» **WHAT TO WORK ON**:
Leaving the pictures aside, repeat the entries exactly.

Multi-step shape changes
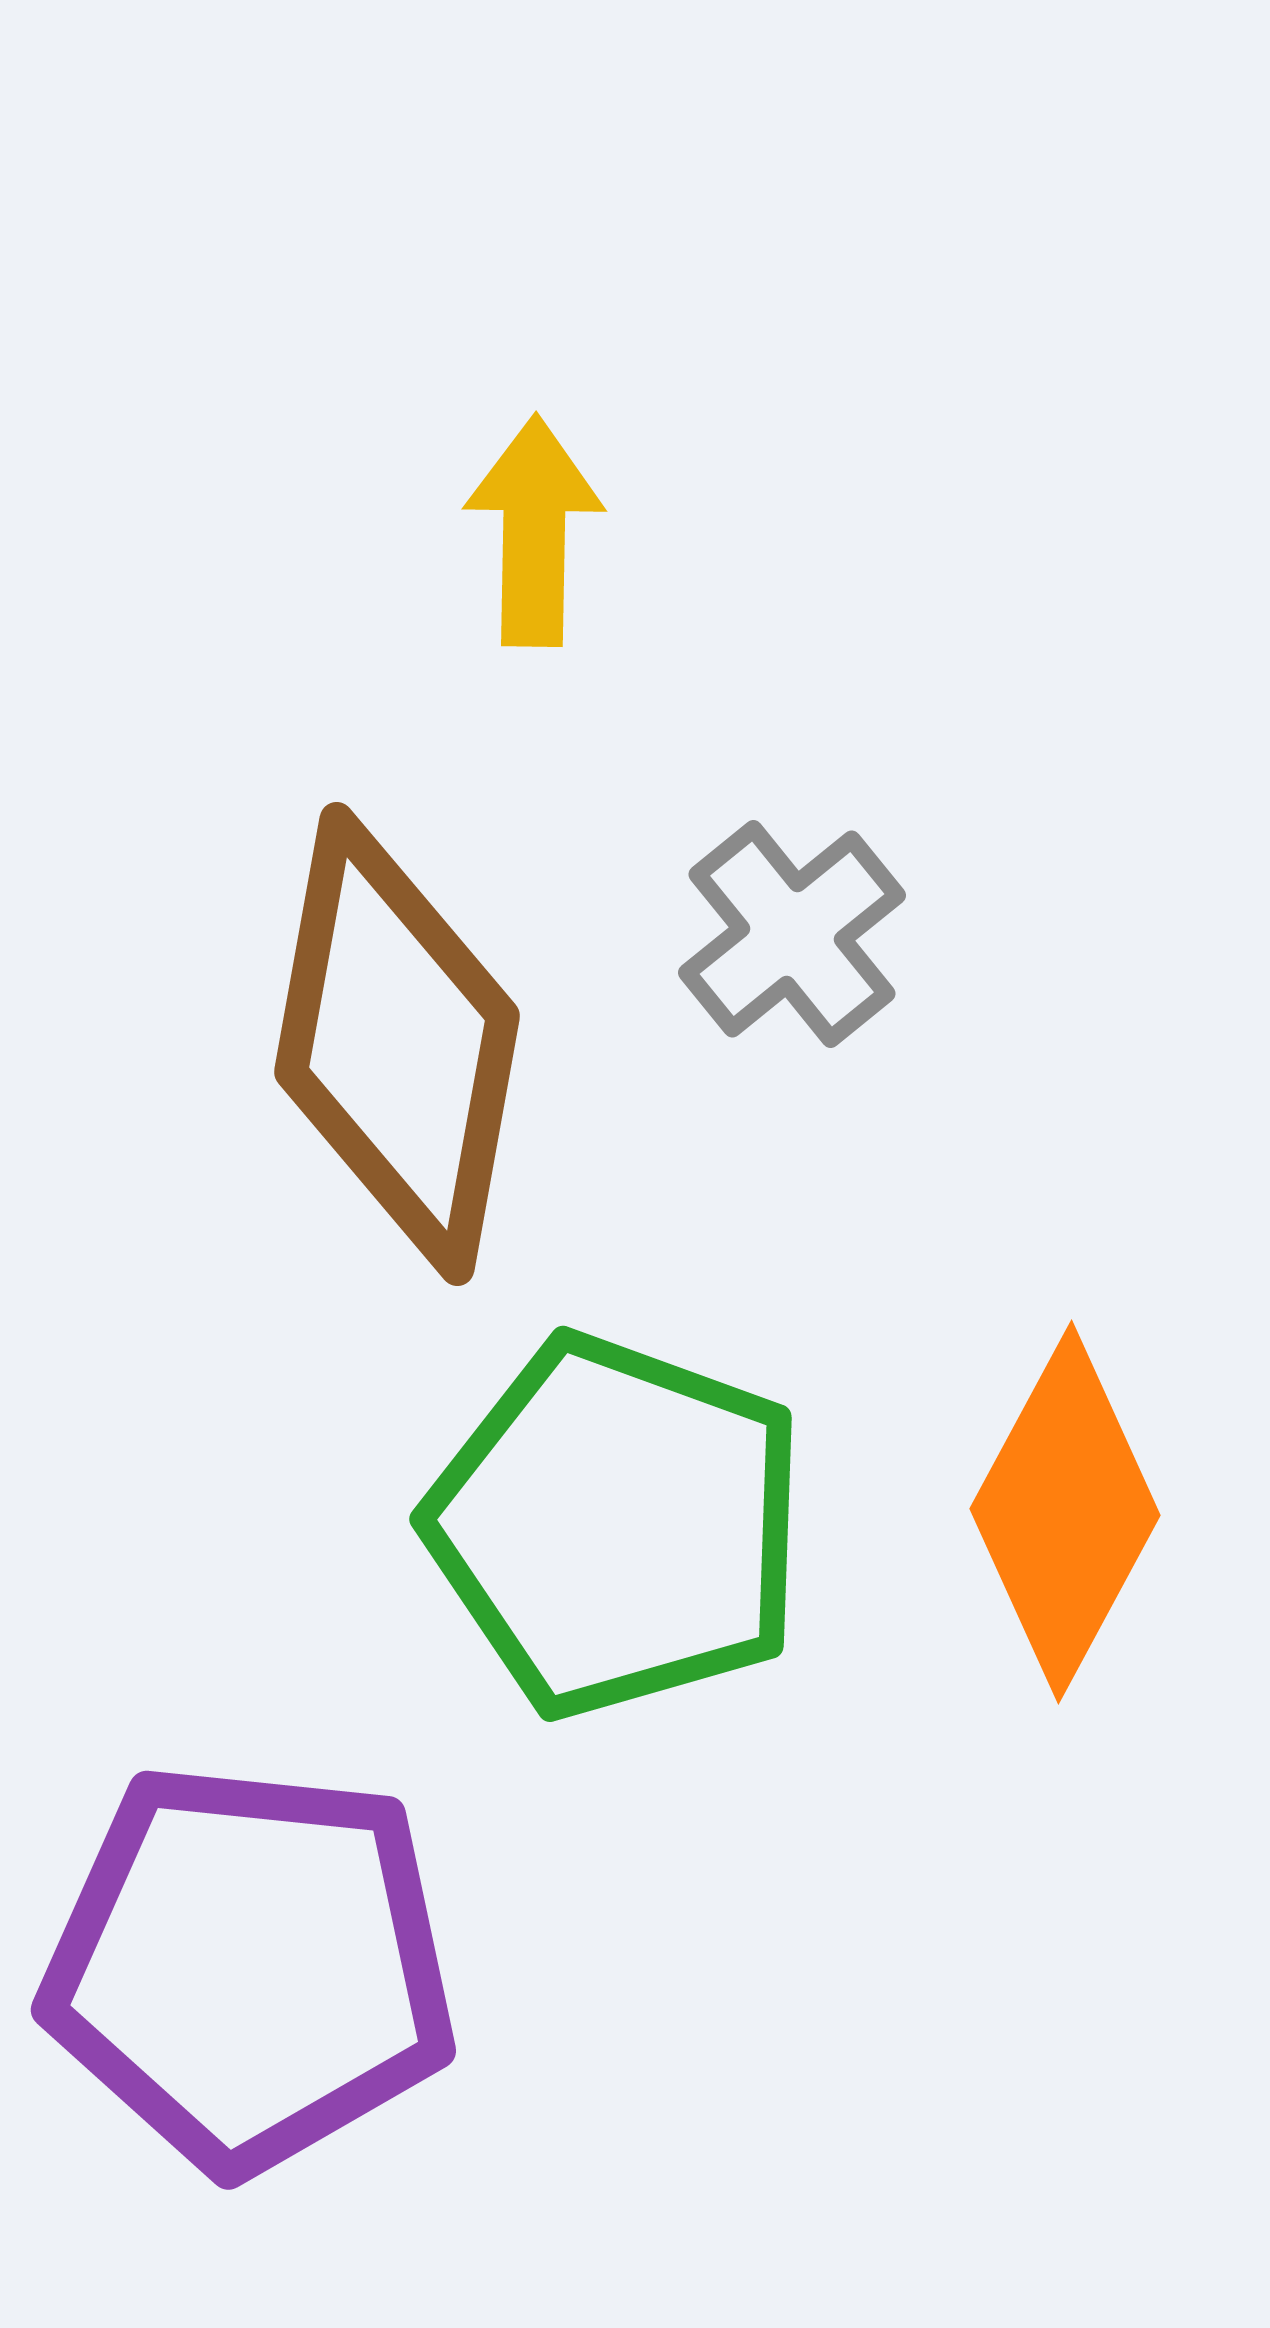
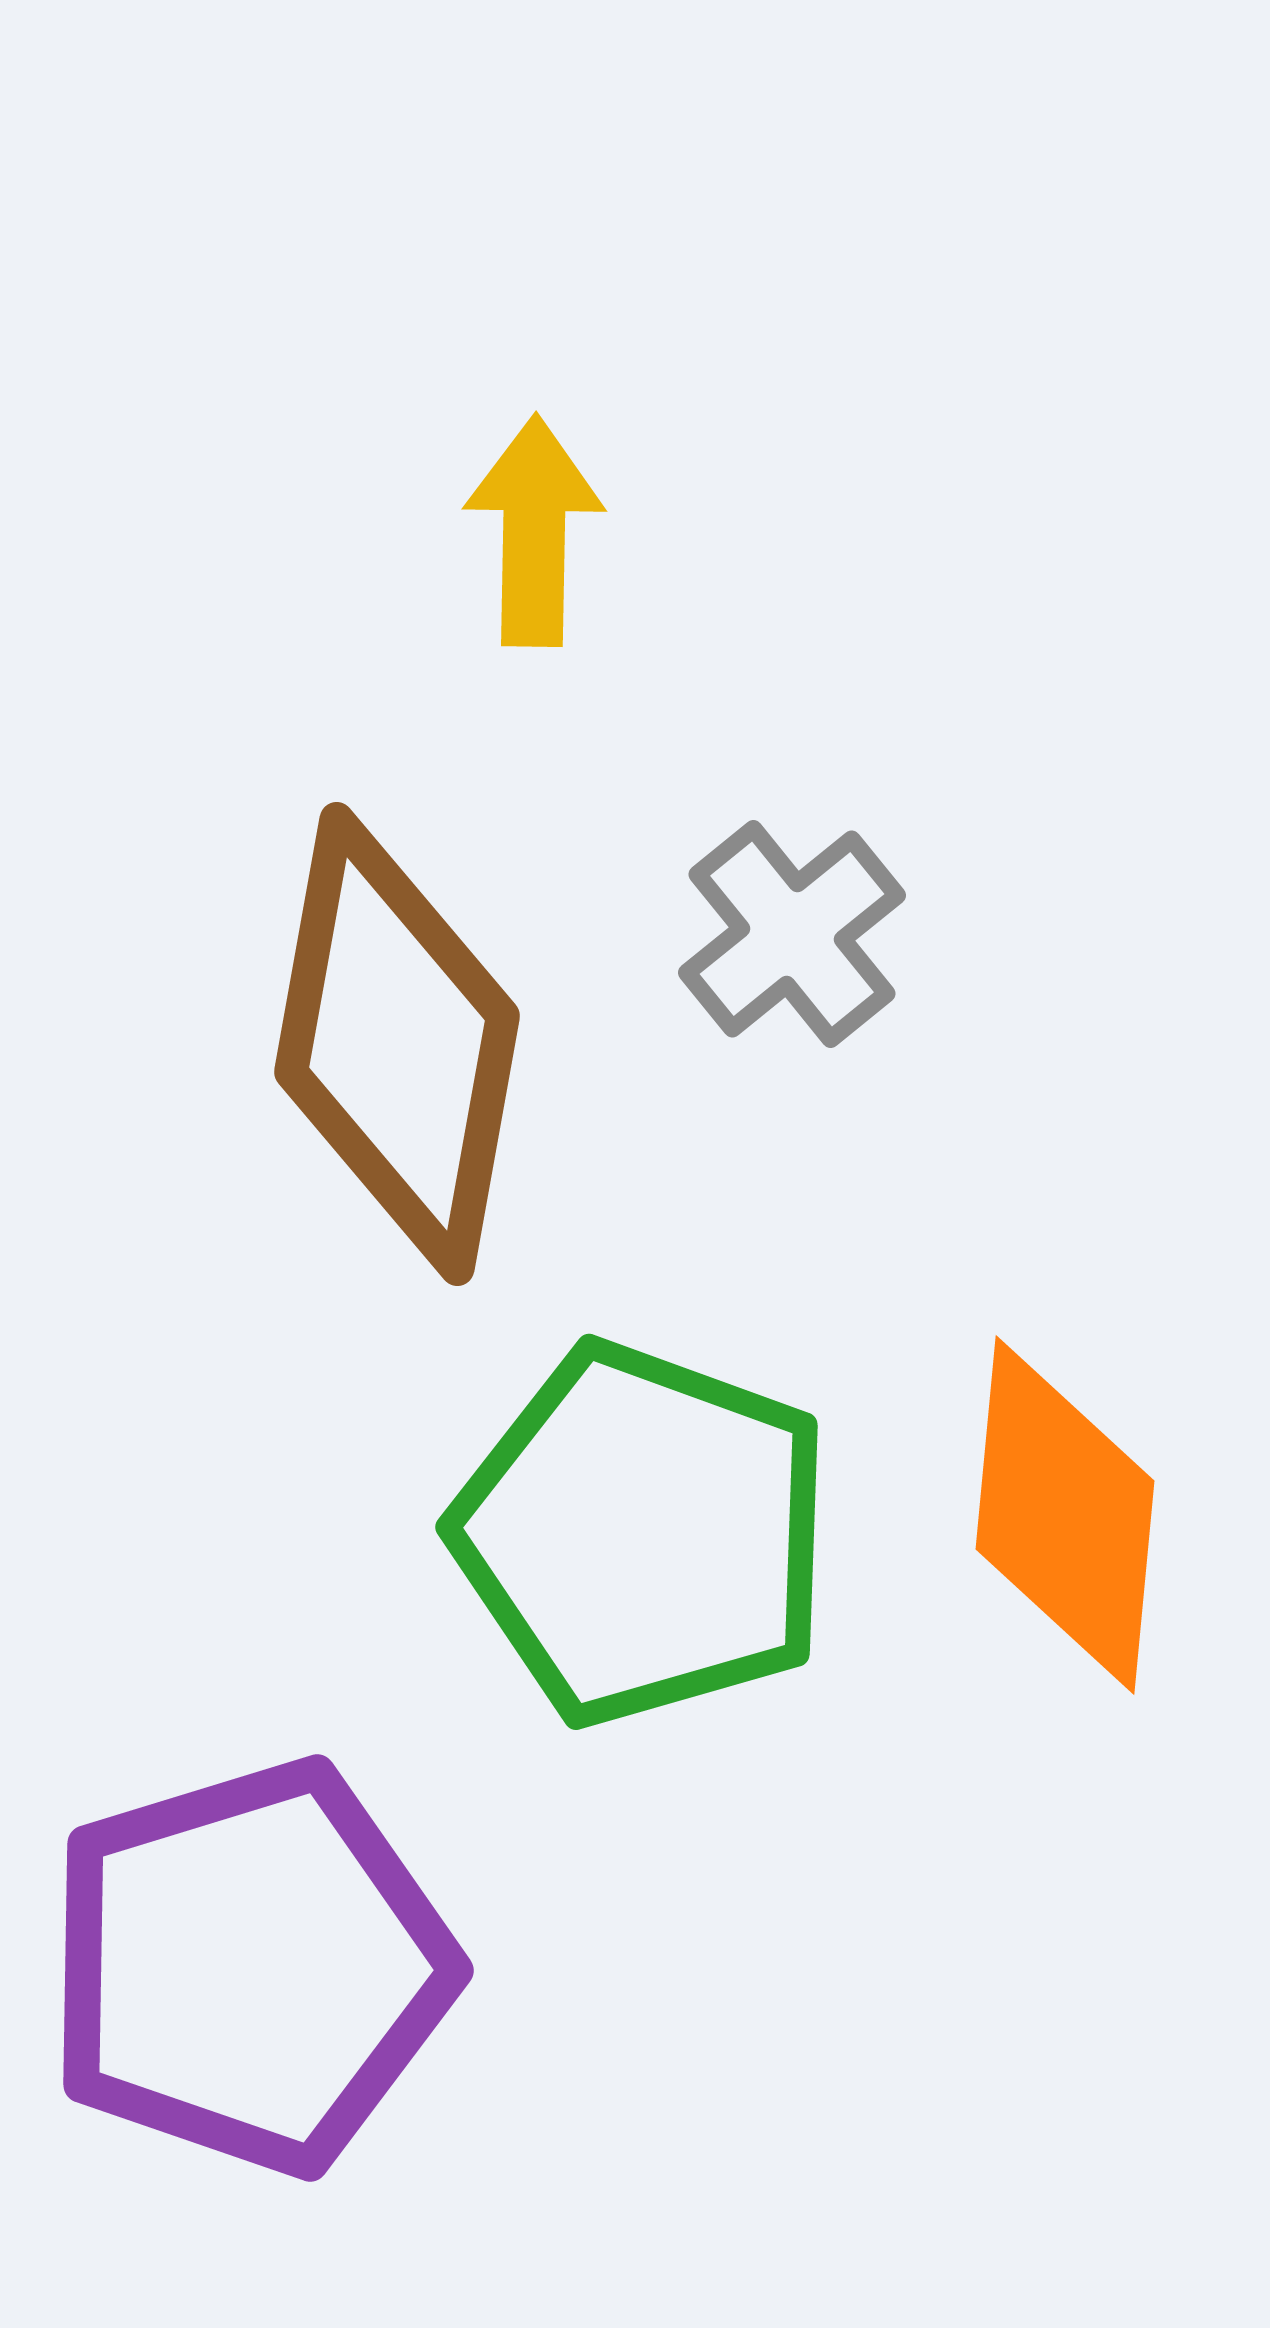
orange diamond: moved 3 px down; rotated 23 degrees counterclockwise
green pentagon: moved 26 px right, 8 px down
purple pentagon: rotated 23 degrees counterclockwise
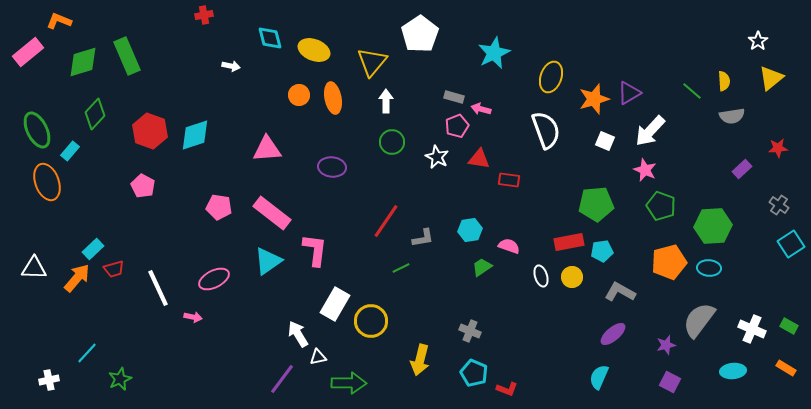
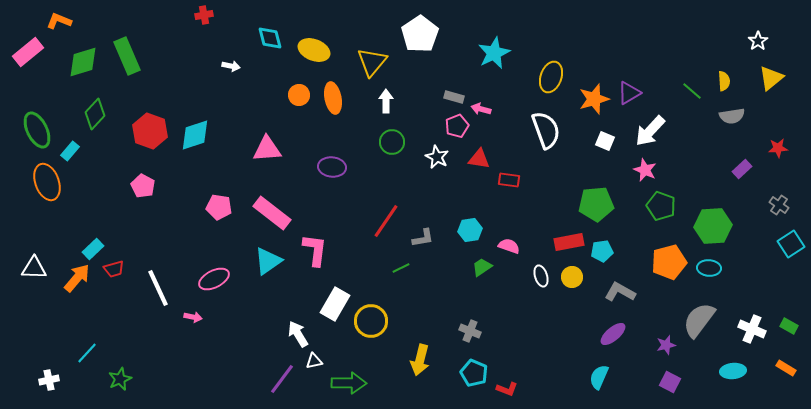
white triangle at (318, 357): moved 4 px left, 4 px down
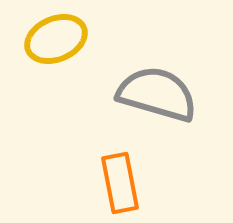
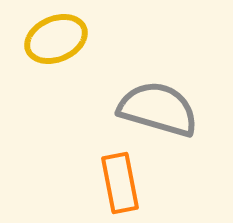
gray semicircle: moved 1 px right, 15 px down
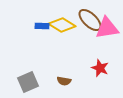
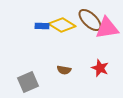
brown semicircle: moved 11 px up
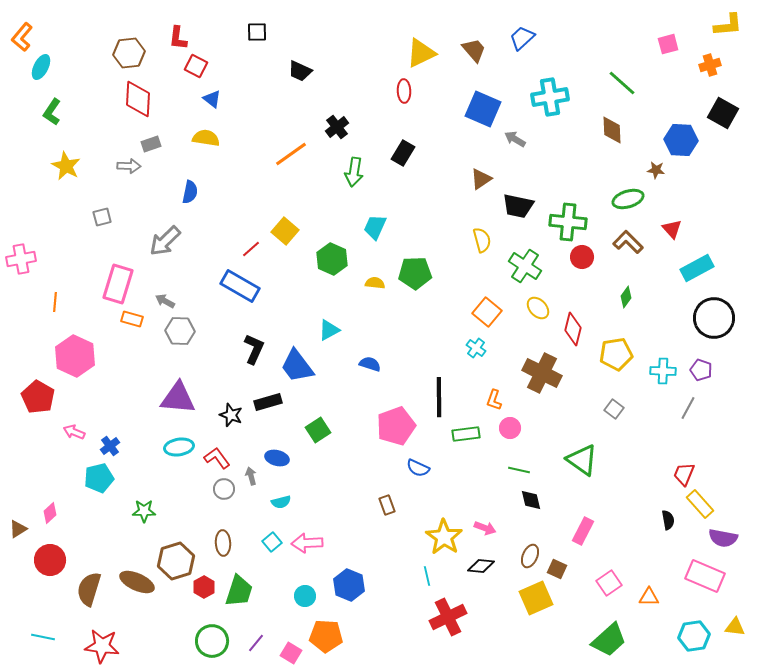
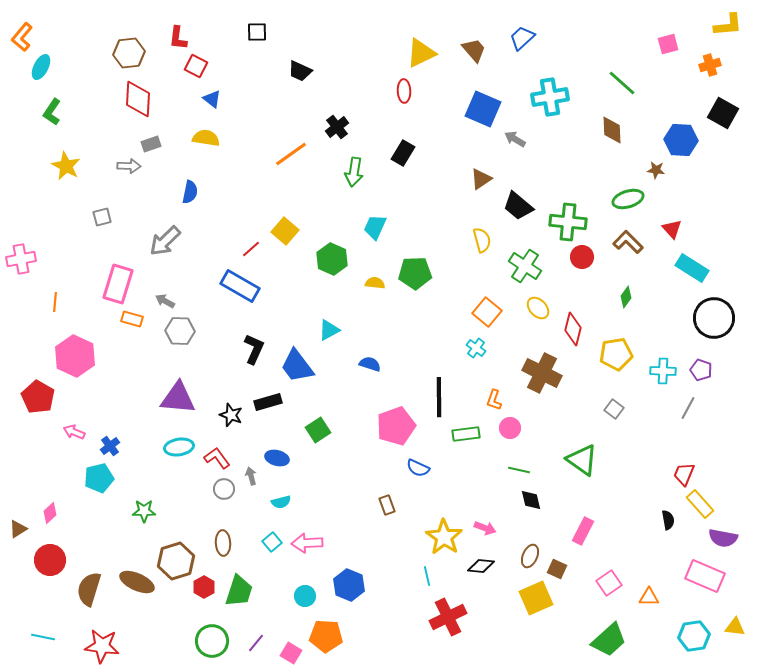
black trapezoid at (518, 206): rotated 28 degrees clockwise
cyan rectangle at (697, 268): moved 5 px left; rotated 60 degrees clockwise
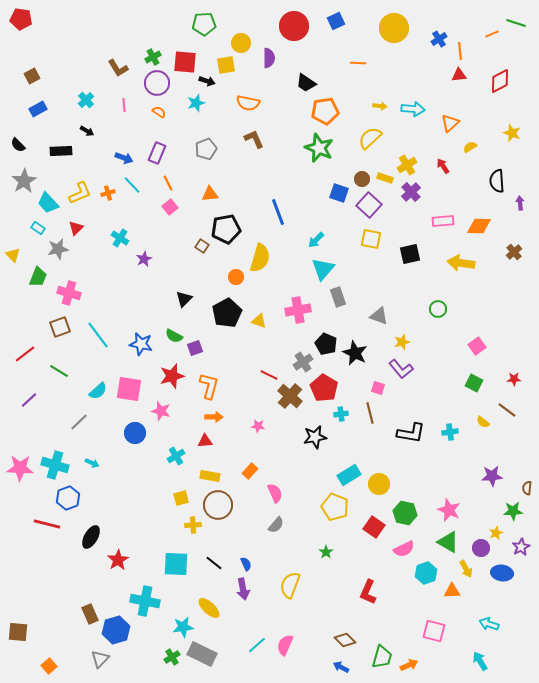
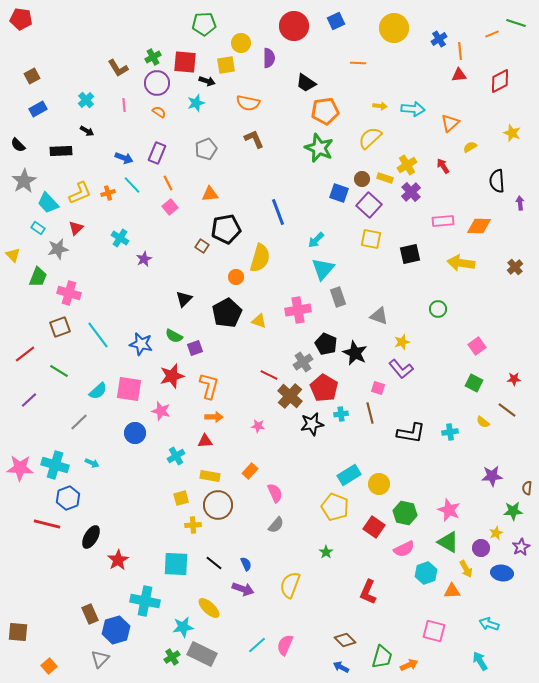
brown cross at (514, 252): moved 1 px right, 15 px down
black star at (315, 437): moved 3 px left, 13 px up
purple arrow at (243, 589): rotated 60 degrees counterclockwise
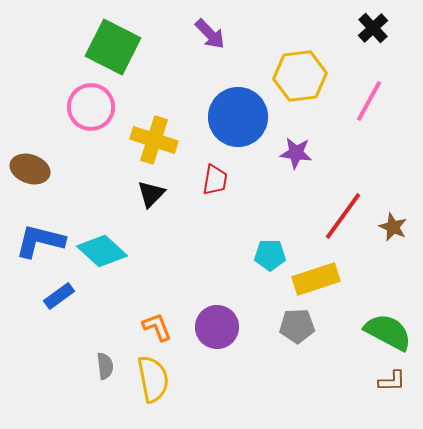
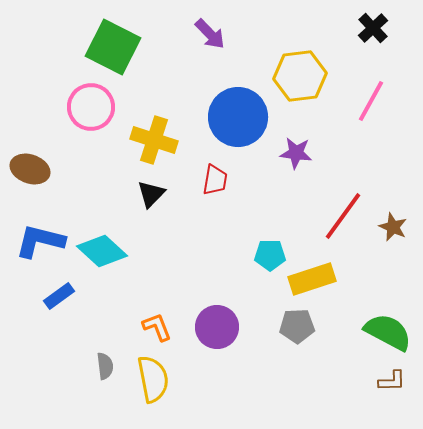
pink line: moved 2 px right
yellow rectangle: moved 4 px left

» **EXERCISE RESULT**:
orange diamond: moved 3 px down; rotated 23 degrees counterclockwise
green pentagon: moved 26 px right, 8 px down
purple pentagon: rotated 23 degrees counterclockwise
white triangle at (318, 357): moved 4 px left, 4 px down
gray semicircle: moved 1 px right, 15 px down
brown semicircle: moved 11 px up
black trapezoid at (518, 206): rotated 28 degrees clockwise
cyan rectangle at (697, 268): moved 5 px left; rotated 60 degrees clockwise
brown cross at (514, 252): moved 1 px right, 15 px down
black star at (315, 437): moved 3 px left, 13 px up
purple arrow at (243, 589): rotated 60 degrees counterclockwise
pink line: moved 2 px right
yellow rectangle: moved 4 px left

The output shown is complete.